### Data supplied
§ §
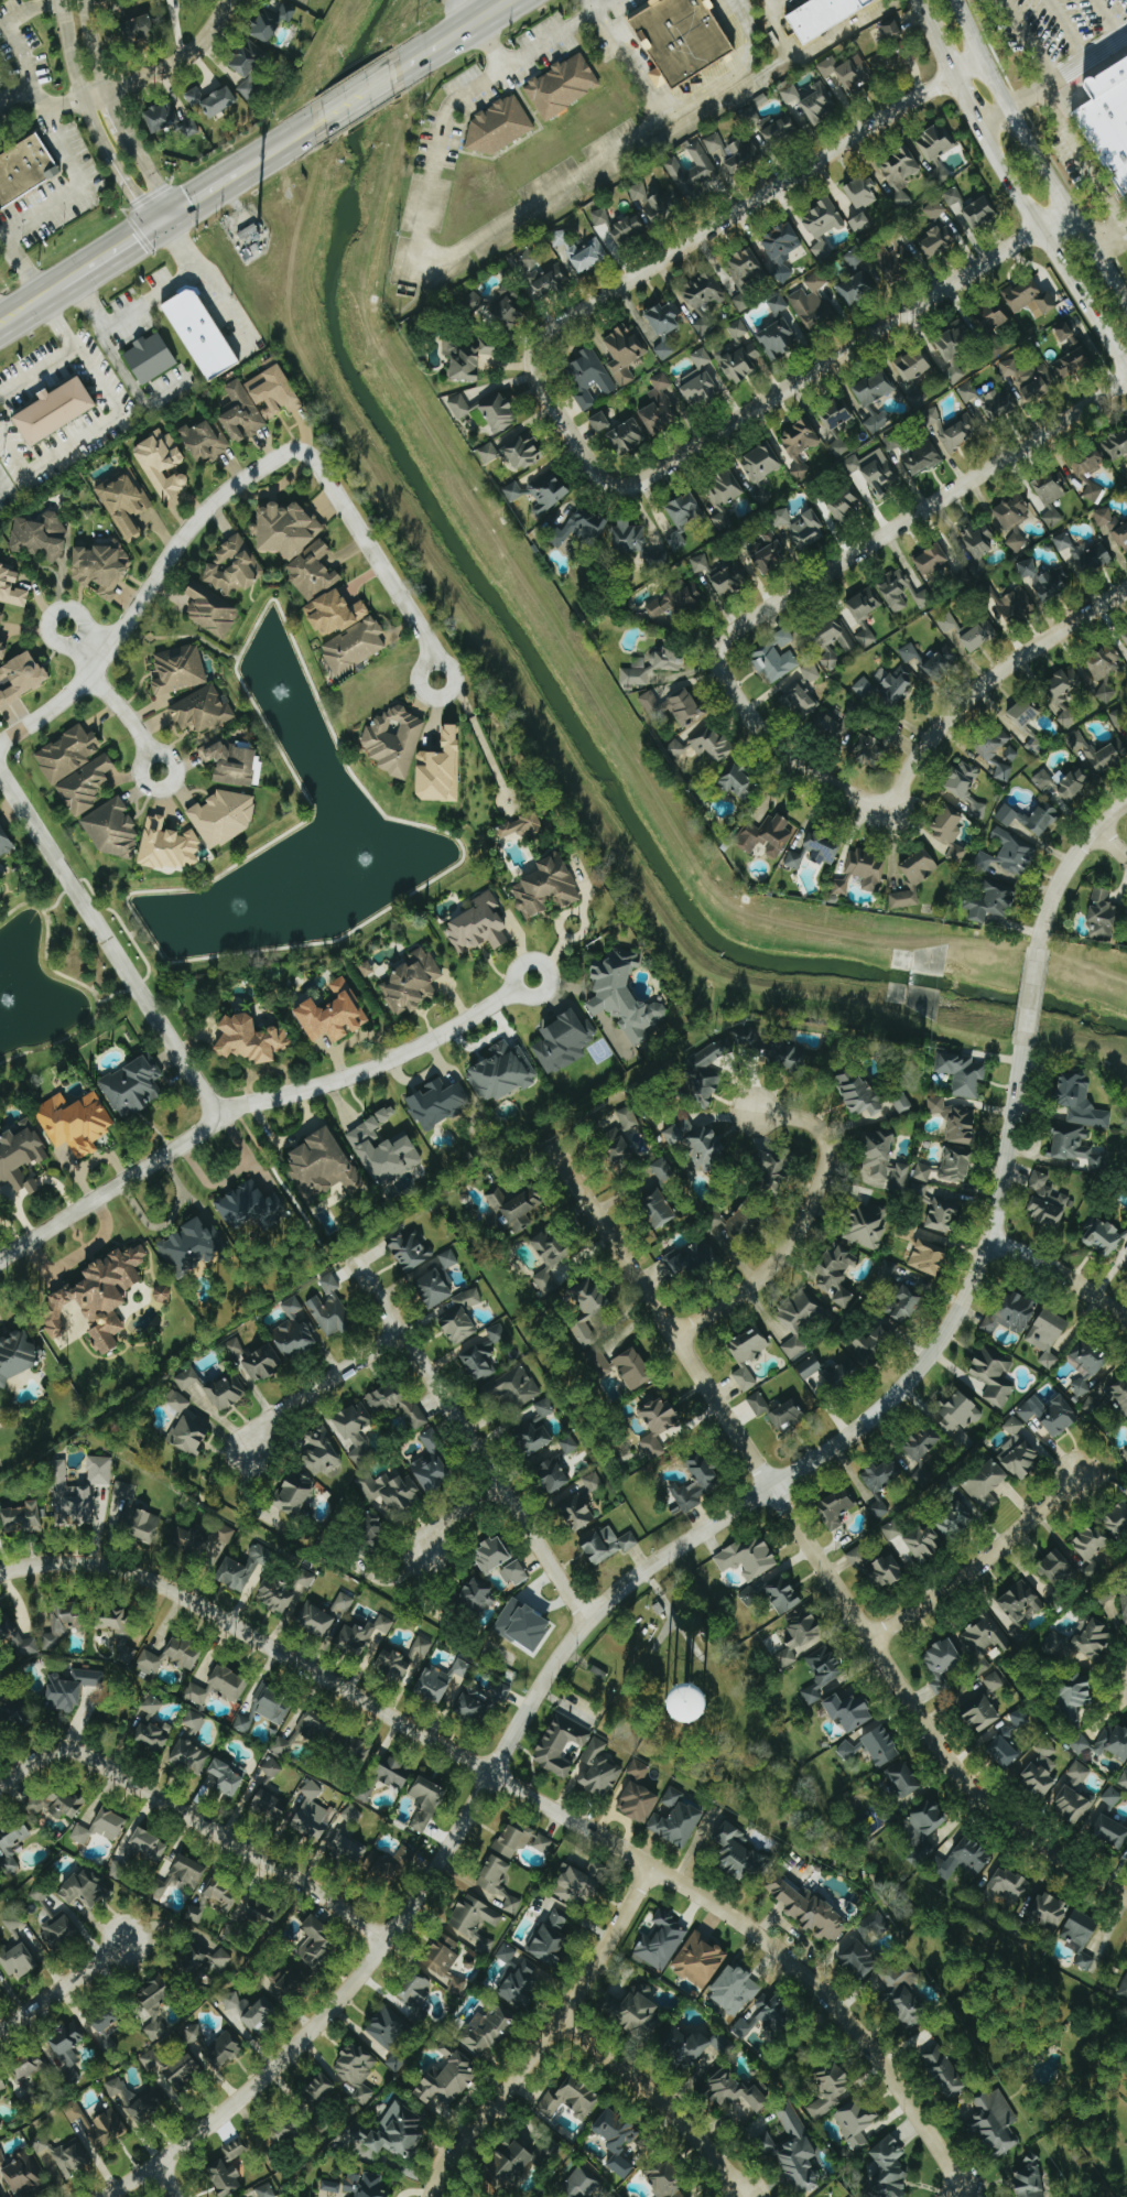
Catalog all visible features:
road: (474, 9)
building: (824, 16)
building: (273, 21)
road: (2, 23)
building: (1121, 26)
building: (893, 27)
building: (140, 29)
road: (458, 31)
building: (682, 37)
road: (1026, 39)
road: (13, 41)
road: (491, 44)
road: (827, 44)
road: (627, 62)
road: (769, 63)
road: (166, 66)
building: (249, 69)
building: (848, 73)
road: (1052, 76)
building: (564, 85)
building: (1113, 87)
road: (15, 93)
road: (357, 96)
building: (194, 98)
road: (457, 100)
building: (812, 100)
building: (220, 101)
road: (112, 112)
building: (162, 116)
road: (88, 120)
building: (766, 123)
building: (499, 125)
building: (188, 128)
building: (781, 130)
building: (714, 142)
building: (935, 143)
road: (277, 146)
road: (1036, 152)
road: (619, 155)
building: (743, 155)
road: (1080, 161)
building: (26, 169)
building: (692, 172)
building: (901, 174)
road: (211, 187)
road: (1014, 188)
building: (638, 192)
building: (863, 193)
building: (953, 196)
road: (62, 198)
road: (750, 201)
building: (663, 205)
building: (935, 210)
traffic signals: (174, 211)
building: (980, 212)
building: (601, 217)
road: (162, 219)
building: (824, 219)
building: (861, 222)
traffic signals: (150, 228)
building: (629, 229)
building: (937, 241)
road: (1112, 245)
building: (782, 249)
building: (822, 249)
building: (581, 251)
road: (110, 252)
building: (529, 260)
building: (747, 276)
road: (200, 280)
building: (548, 282)
road: (56, 286)
building: (1031, 298)
building: (473, 301)
building: (705, 301)
building: (812, 302)
road: (6, 304)
building: (778, 304)
building: (508, 308)
road: (21, 309)
building: (995, 317)
road: (58, 318)
building: (665, 319)
road: (120, 325)
building: (739, 330)
building: (1065, 330)
building: (202, 333)
building: (779, 339)
building: (954, 348)
road: (842, 351)
building: (624, 355)
building: (152, 357)
building: (470, 358)
building: (1073, 363)
building: (741, 364)
road: (36, 366)
building: (914, 366)
building: (590, 376)
building: (700, 380)
building: (1035, 383)
building: (967, 392)
building: (275, 393)
building: (873, 393)
road: (132, 397)
building: (998, 404)
building: (660, 407)
building: (50, 410)
building: (242, 412)
building: (837, 416)
building: (601, 422)
road: (565, 426)
building: (951, 430)
road: (87, 434)
building: (628, 437)
building: (205, 441)
building: (1115, 445)
building: (800, 446)
building: (839, 448)
building: (522, 452)
building: (489, 453)
building: (921, 455)
building: (761, 463)
building: (163, 464)
building: (852, 465)
building: (882, 476)
road: (2, 483)
building: (515, 492)
building: (549, 492)
building: (724, 497)
building: (1050, 499)
building: (125, 502)
building: (845, 506)
building: (685, 509)
building: (1012, 512)
building: (584, 526)
building: (1112, 526)
building: (801, 528)
building: (286, 530)
building: (41, 535)
building: (631, 538)
building: (676, 540)
building: (980, 541)
building: (1016, 541)
road: (371, 552)
building: (769, 552)
building: (1085, 553)
building: (933, 560)
building: (700, 564)
building: (102, 568)
building: (1029, 568)
building: (233, 569)
building: (314, 572)
road: (814, 576)
building: (731, 580)
building: (1050, 585)
building: (12, 587)
road: (145, 590)
building: (897, 590)
building: (924, 599)
building: (678, 602)
building: (1016, 605)
building: (212, 611)
building: (335, 614)
building: (865, 615)
building: (1, 620)
building: (979, 634)
road: (60, 639)
building: (833, 640)
building: (1126, 640)
road: (90, 645)
building: (355, 646)
building: (4, 651)
building: (776, 657)
building: (1125, 661)
building: (941, 662)
building: (1104, 663)
building: (658, 664)
building: (179, 669)
building: (811, 672)
road: (987, 678)
building: (21, 679)
building: (884, 687)
building: (1105, 692)
road: (429, 694)
building: (1063, 697)
building: (799, 700)
building: (674, 706)
building: (203, 711)
road: (123, 712)
building: (1024, 714)
building: (1119, 718)
building: (828, 725)
building: (395, 741)
building: (712, 742)
building: (994, 744)
building: (1036, 745)
building: (677, 749)
building: (869, 751)
building: (1109, 752)
building: (69, 754)
building: (1010, 754)
road: (492, 760)
building: (235, 765)
building: (442, 770)
building: (1003, 770)
building: (740, 783)
building: (1064, 783)
building: (86, 785)
road: (154, 787)
traffic signals: (886, 809)
building: (224, 817)
building: (1043, 819)
building: (521, 826)
building: (114, 830)
building: (949, 834)
building: (769, 836)
building: (5, 841)
road: (1109, 844)
building: (169, 846)
building: (823, 849)
building: (1009, 854)
building: (794, 860)
building: (920, 867)
building: (866, 868)
road: (1064, 870)
building: (841, 886)
building: (547, 888)
building: (905, 899)
building: (990, 901)
building: (1104, 917)
building: (479, 927)
road: (110, 945)
building: (367, 969)
building: (413, 983)
road: (1028, 995)
building: (624, 996)
road: (534, 997)
building: (334, 1014)
building: (748, 1038)
building: (252, 1040)
building: (565, 1041)
building: (793, 1058)
building: (707, 1071)
building: (503, 1073)
building: (962, 1074)
building: (133, 1087)
building: (860, 1093)
road: (248, 1102)
building: (438, 1104)
building: (903, 1104)
building: (629, 1118)
building: (956, 1120)
building: (77, 1123)
building: (1078, 1123)
building: (702, 1144)
building: (384, 1150)
building: (620, 1151)
building: (21, 1156)
building: (885, 1160)
building: (324, 1165)
building: (949, 1165)
building: (663, 1168)
building: (776, 1170)
building: (1047, 1202)
building: (516, 1205)
building: (660, 1206)
building: (254, 1209)
building: (944, 1215)
building: (745, 1219)
road: (808, 1227)
building: (869, 1227)
building: (1102, 1236)
building: (411, 1249)
building: (929, 1257)
building: (552, 1258)
building: (691, 1258)
building: (449, 1259)
road: (1062, 1270)
building: (838, 1280)
building: (330, 1284)
building: (436, 1288)
building: (163, 1294)
building: (100, 1299)
building: (905, 1304)
building: (589, 1308)
building: (1013, 1312)
building: (331, 1315)
building: (463, 1316)
building: (799, 1324)
building: (294, 1330)
building: (1048, 1335)
building: (876, 1341)
building: (236, 1347)
building: (486, 1353)
building: (749, 1354)
building: (17, 1357)
building: (1088, 1359)
building: (599, 1361)
building: (264, 1362)
building: (635, 1368)
building: (830, 1374)
building: (993, 1375)
building: (188, 1378)
road: (319, 1387)
building: (518, 1387)
building: (1081, 1387)
building: (228, 1391)
building: (1107, 1398)
building: (178, 1401)
building: (399, 1403)
building: (760, 1404)
building: (960, 1413)
building: (1050, 1414)
building: (788, 1415)
building: (659, 1425)
building: (537, 1429)
building: (355, 1430)
building: (190, 1435)
building: (923, 1442)
road: (468, 1443)
building: (570, 1443)
building: (963, 1443)
building: (1126, 1450)
building: (1018, 1451)
building: (322, 1453)
building: (434, 1464)
building: (554, 1475)
building: (883, 1475)
building: (594, 1482)
building: (698, 1482)
building: (986, 1484)
building: (79, 1490)
building: (126, 1490)
building: (392, 1491)
building: (296, 1494)
building: (1, 1506)
building: (837, 1508)
building: (879, 1511)
building: (578, 1512)
building: (25, 1516)
road: (456, 1516)
building: (956, 1519)
building: (1117, 1519)
building: (141, 1523)
building: (373, 1530)
building: (893, 1530)
building: (206, 1539)
building: (1092, 1541)
building: (924, 1543)
building: (608, 1544)
road: (810, 1544)
building: (494, 1555)
building: (857, 1557)
building: (750, 1558)
road: (983, 1563)
building: (1056, 1567)
building: (241, 1569)
building: (1092, 1569)
building: (889, 1570)
building: (515, 1574)
building: (306, 1579)
building: (278, 1594)
building: (479, 1595)
building: (343, 1604)
building: (1020, 1608)
road: (595, 1616)
building: (316, 1620)
building: (119, 1622)
building: (64, 1623)
building: (525, 1625)
building: (364, 1635)
building: (802, 1635)
building: (18, 1639)
building: (983, 1639)
building: (1081, 1641)
building: (172, 1656)
building: (405, 1660)
building: (943, 1662)
building: (823, 1672)
building: (441, 1681)
building: (994, 1681)
building: (231, 1683)
building: (73, 1688)
building: (1077, 1691)
building: (198, 1694)
building: (0, 1704)
building: (152, 1704)
building: (479, 1704)
water tower: (684, 1705)
building: (266, 1709)
building: (852, 1711)
building: (982, 1713)
building: (13, 1716)
building: (196, 1722)
building: (151, 1735)
building: (336, 1736)
building: (1106, 1743)
building: (561, 1745)
building: (882, 1746)
building: (847, 1750)
building: (1005, 1752)
building: (191, 1756)
building: (273, 1768)
building: (600, 1769)
building: (640, 1769)
building: (1042, 1771)
building: (396, 1773)
building: (1078, 1773)
building: (228, 1777)
building: (905, 1779)
building: (1124, 1780)
road: (530, 1793)
building: (673, 1797)
building: (1112, 1797)
building: (427, 1802)
building: (639, 1802)
building: (58, 1804)
building: (1072, 1805)
building: (269, 1806)
building: (312, 1814)
road: (197, 1819)
building: (678, 1824)
building: (102, 1827)
building: (925, 1829)
building: (1111, 1831)
building: (513, 1840)
building: (14, 1842)
building: (543, 1843)
building: (150, 1846)
building: (348, 1849)
building: (738, 1851)
building: (406, 1855)
building: (967, 1858)
building: (382, 1868)
building: (119, 1870)
building: (188, 1871)
building: (498, 1884)
building: (578, 1886)
building: (84, 1889)
building: (223, 1891)
building: (40, 1893)
building: (1049, 1910)
building: (811, 1911)
building: (261, 1914)
building: (475, 1920)
building: (13, 1922)
building: (877, 1924)
building: (60, 1930)
building: (234, 1934)
building: (1081, 1936)
building: (552, 1940)
building: (317, 1942)
building: (663, 1942)
building: (507, 1953)
building: (210, 1959)
building: (860, 1959)
building: (18, 1960)
building: (701, 1960)
building: (446, 1962)
building: (287, 1979)
building: (522, 1984)
building: (0, 1985)
building: (732, 1985)
building: (1123, 1988)
road: (63, 1989)
building: (905, 1993)
building: (417, 1994)
building: (157, 2005)
building: (249, 2011)
building: (641, 2014)
building: (775, 2015)
building: (107, 2019)
building: (490, 2032)
building: (192, 2034)
building: (391, 2034)
road: (552, 2037)
building: (693, 2046)
building: (68, 2048)
building: (224, 2051)
building: (152, 2062)
building: (30, 2070)
building: (945, 2071)
building: (184, 2072)
building: (358, 2072)
building: (449, 2083)
building: (2, 2086)
building: (323, 2088)
building: (738, 2090)
building: (831, 2091)
building: (573, 2099)
building: (137, 2101)
road: (664, 2101)
building: (996, 2120)
building: (855, 2123)
building: (0, 2126)
building: (398, 2132)
building: (622, 2141)
building: (82, 2142)
building: (768, 2143)
building: (799, 2152)
building: (2, 2159)
building: (512, 2167)
building: (229, 2169)
building: (890, 2169)
building: (22, 2176)
building: (1031, 2178)
road: (168, 2180)
building: (670, 2180)
building: (366, 2185)
building: (581, 2185)
road: (954, 2190)
building: (266, 2191)
building: (0, 2195)

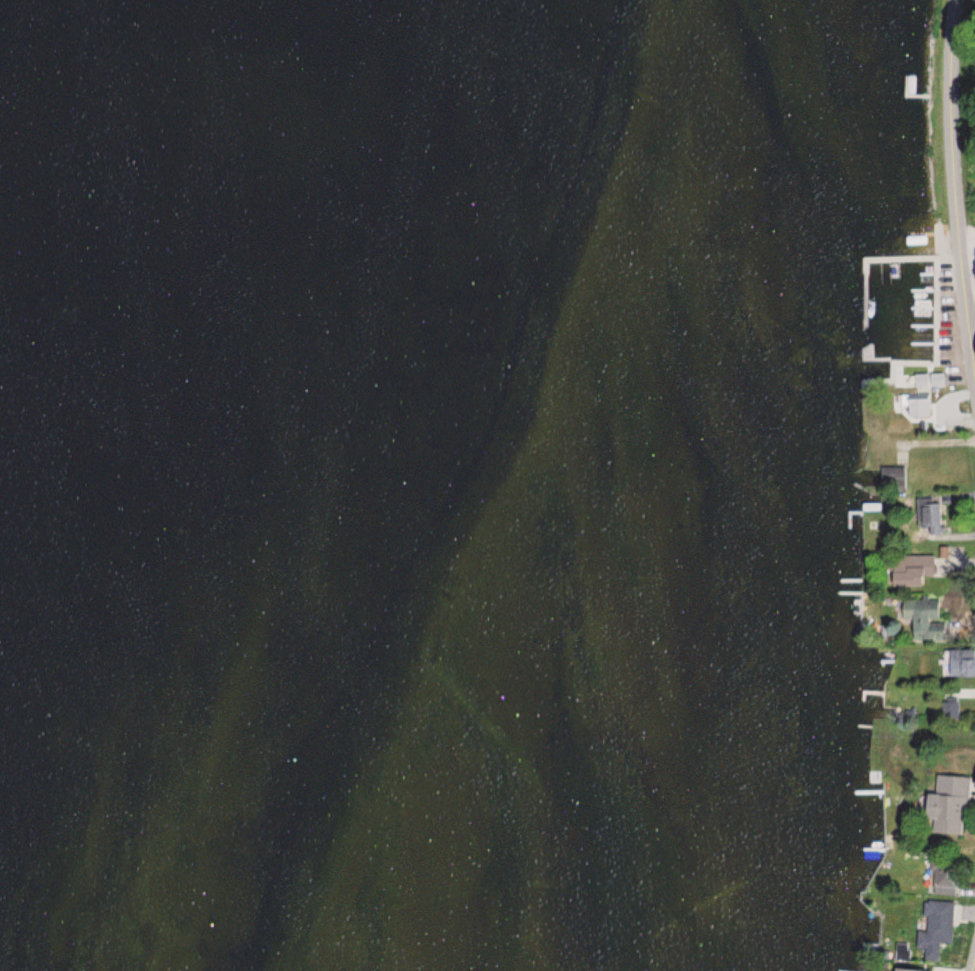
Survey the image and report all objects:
road: (963, 167)
building: (929, 517)
building: (908, 569)
building: (919, 617)
building: (969, 710)
building: (945, 806)
building: (944, 877)
building: (934, 927)
road: (974, 968)
building: (905, 970)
§ §
### Task requirements
The line containing "Survey the image" and all lines after it, through the end of the entries above, are to be returned exactly and alone.

### Result of this task
Survey the image and report all objects:
road: (963, 167)
building: (929, 517)
building: (908, 569)
building: (919, 617)
building: (969, 710)
building: (945, 806)
building: (944, 877)
building: (934, 927)
road: (974, 968)
building: (905, 970)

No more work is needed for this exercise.